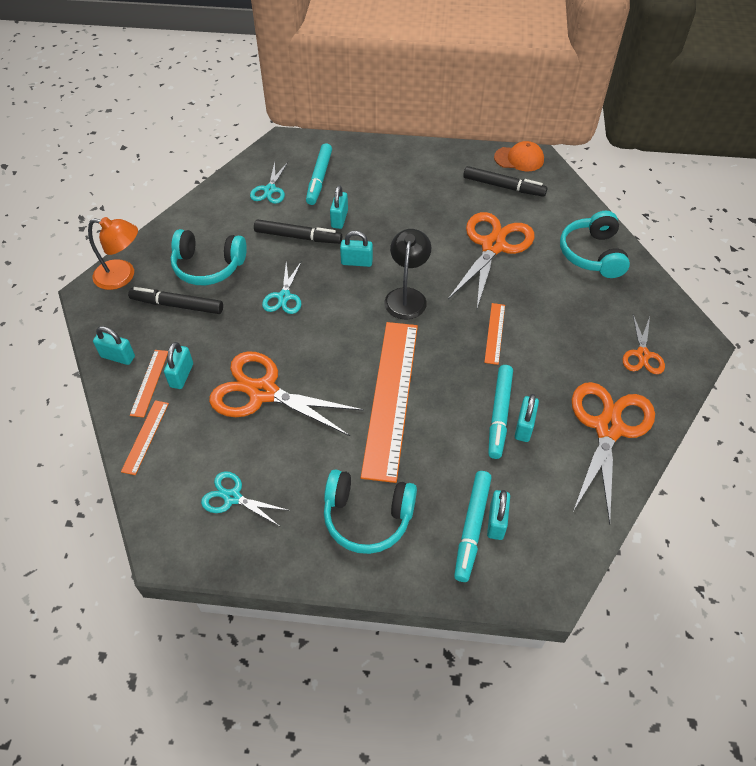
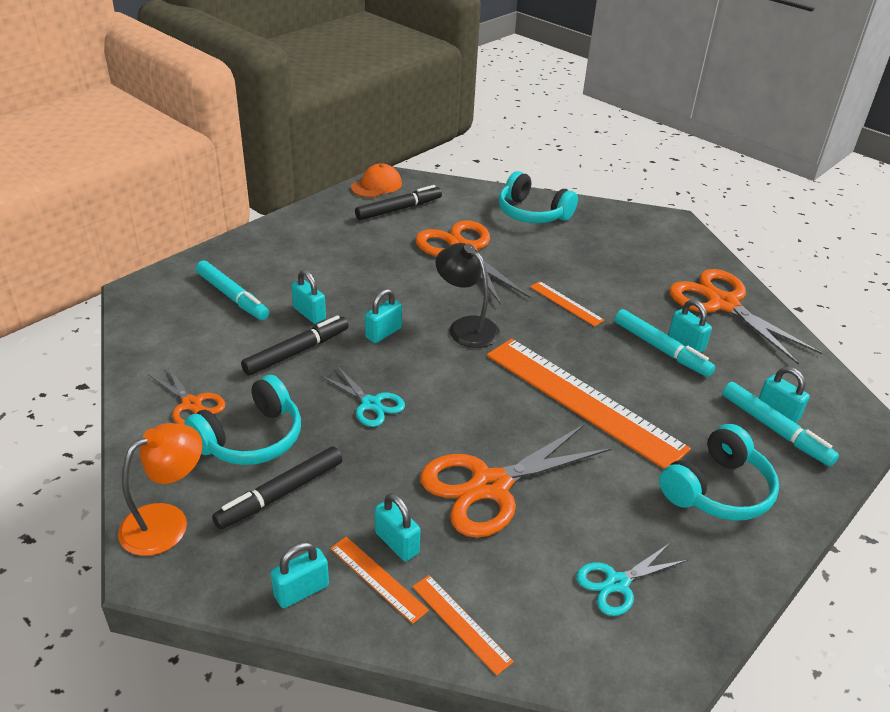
camera: 55 degrees left, 15 degrees down
turquoise scissors [250,162,288,204] -> none
orange scissors [623,315,665,374] -> orange scissors moved to [148,365,225,425]

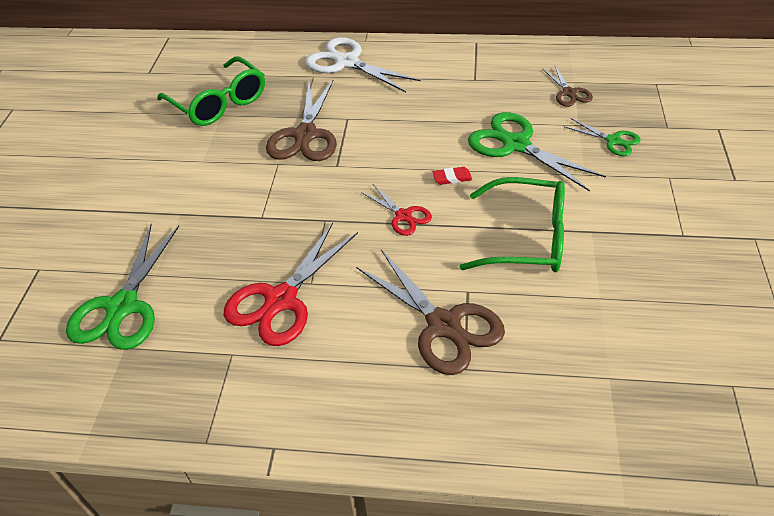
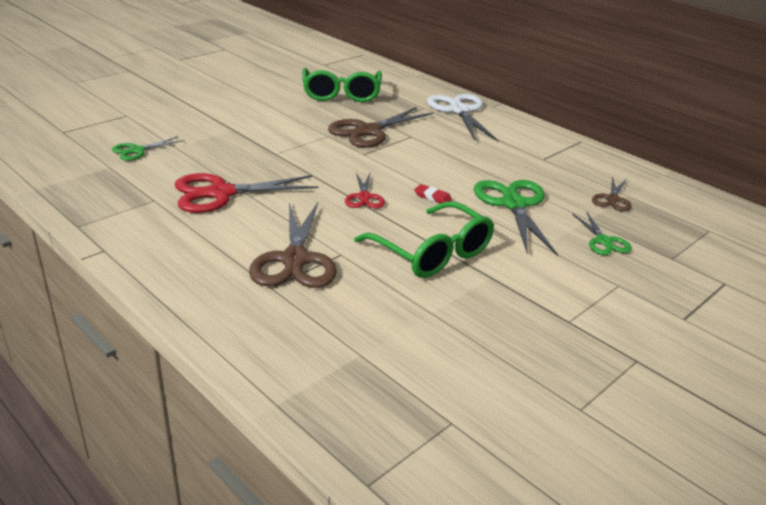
camera: 35 degrees right, 15 degrees down
green scissors [66,224,179,350] -> green scissors [112,136,185,161], size x0.54

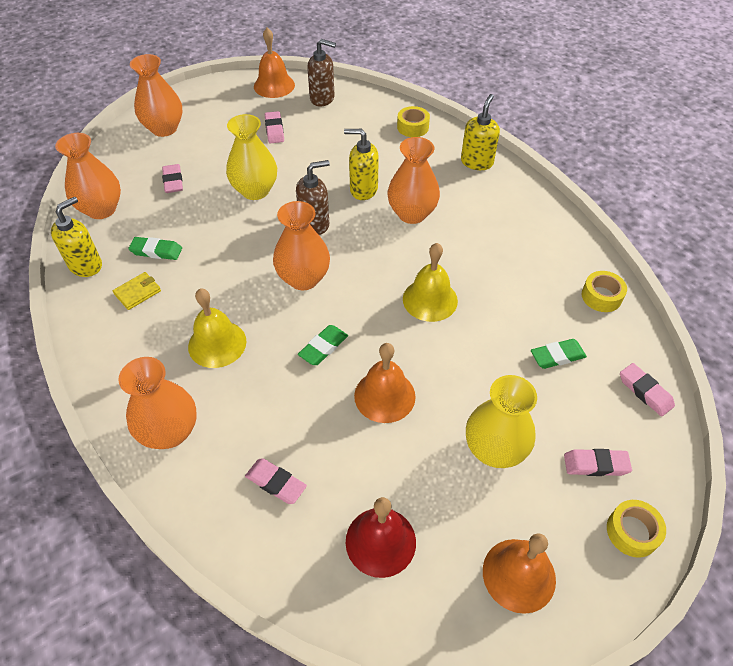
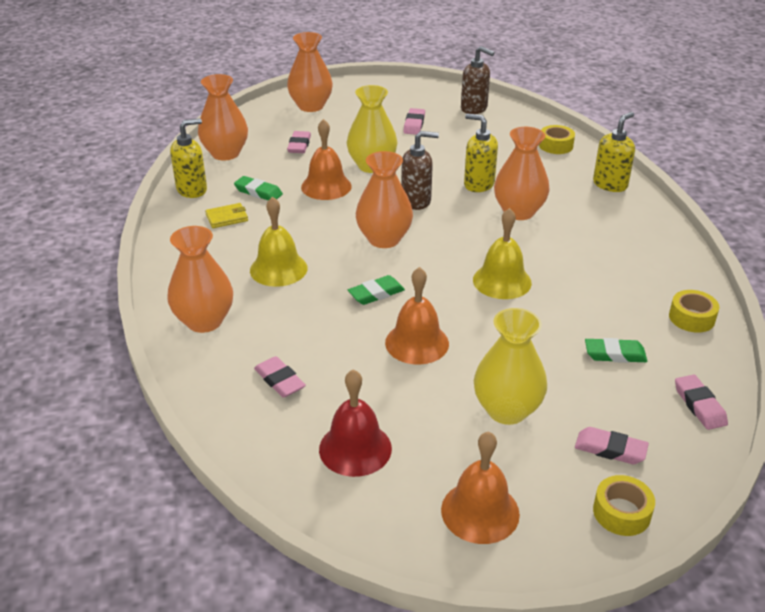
camera: 20 degrees right, 15 degrees down
orange bell [254,28,295,98] -> orange bell moved to [301,119,352,200]

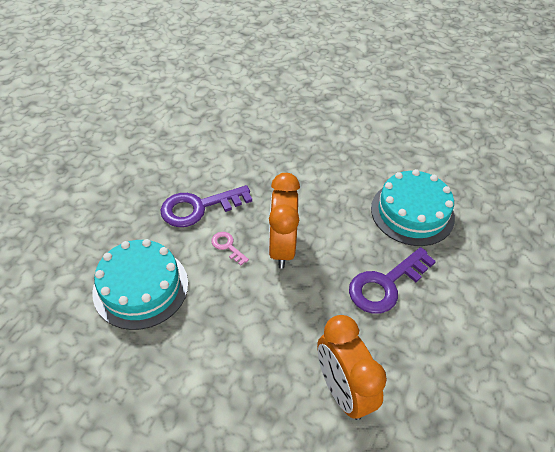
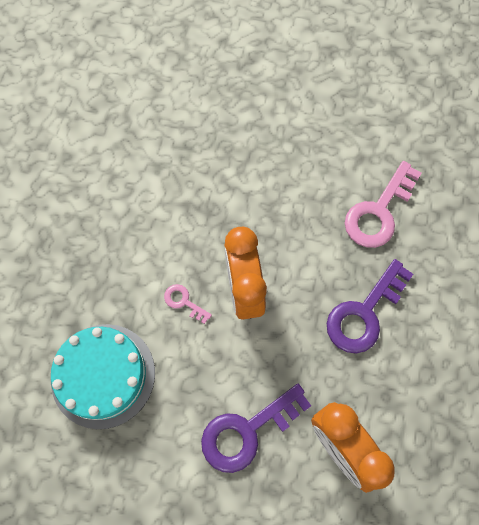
camera: 10 degrees left, 20 degrees up
purple key [160,185,252,227] -> purple key moved to [201,384,311,473]
turquoise cake [371,169,455,246] -> pink key [345,161,421,248]

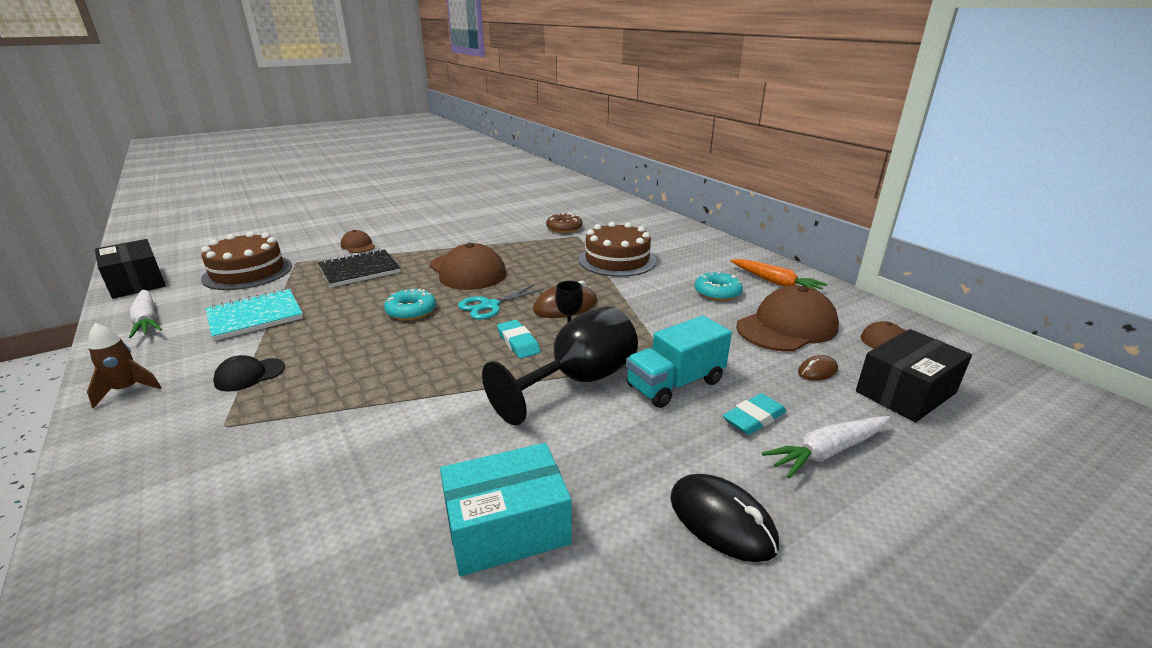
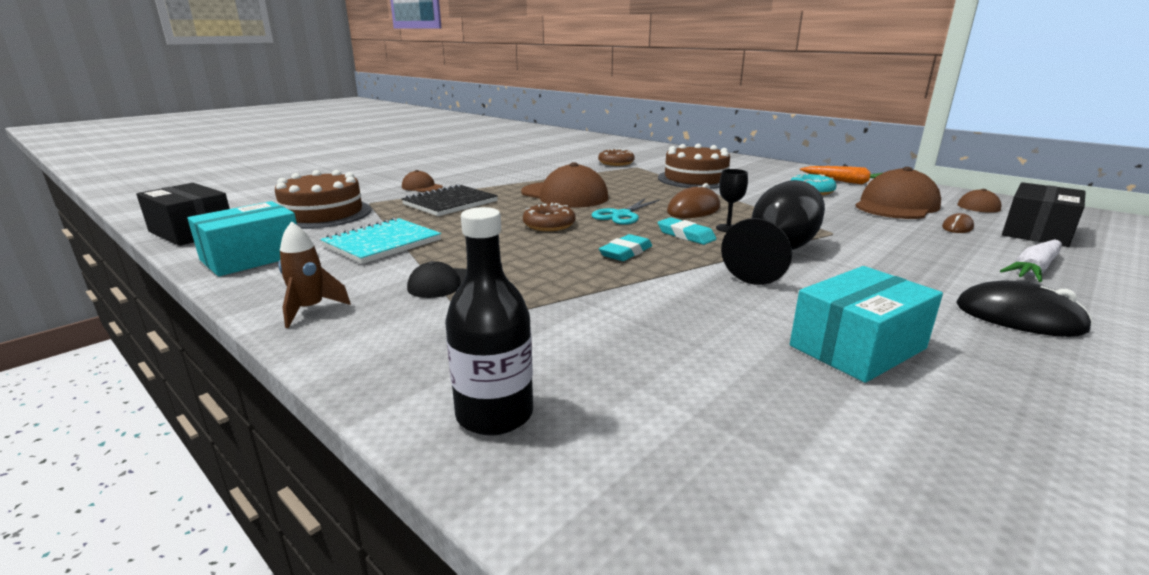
camera: 15 degrees left, 5 degrees down
white carrot [129,289,162,338] -> turquoise box [187,201,297,276]
turquoise donut [384,289,436,320] -> brown donut [523,203,576,231]
turquoise truck [626,315,732,408] -> none
turquoise eraser [723,393,787,435] -> turquoise eraser moved to [599,234,652,261]
none -> black bottle [445,207,533,436]

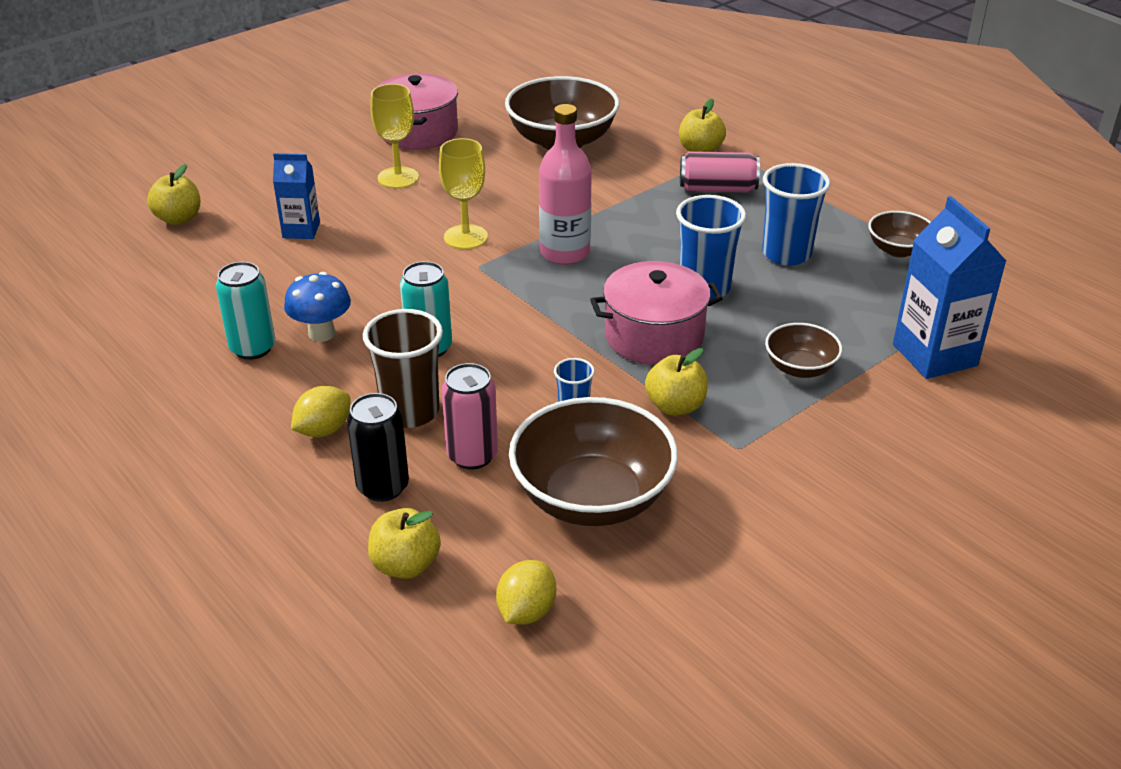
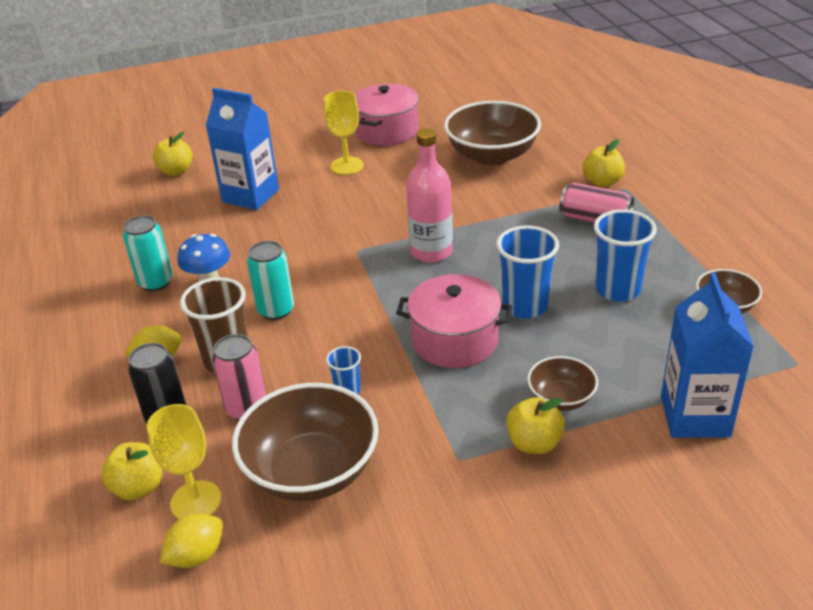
camera: 25 degrees right, 0 degrees up
blue carton [273,153,320,239] -> blue carton [206,88,279,210], size x1.69
yellow goblet [439,138,488,249] -> yellow goblet moved to [147,404,222,519]
yellow apple [645,348,708,416] -> yellow apple moved to [506,397,565,454]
━━━━━━
Exercise.
Your task is to transcribe exactly the lines from the one containing "turquoise eraser [723,393,787,435]" through the final line of the entries above, pictures excluded.

Answer below.
turquoise eraser [723,393,787,435] -> turquoise eraser moved to [599,234,652,261]
none -> black bottle [445,207,533,436]

camera: 25 degrees right, 0 degrees up
blue carton [273,153,320,239] -> blue carton [206,88,279,210], size x1.69
yellow goblet [439,138,488,249] -> yellow goblet moved to [147,404,222,519]
yellow apple [645,348,708,416] -> yellow apple moved to [506,397,565,454]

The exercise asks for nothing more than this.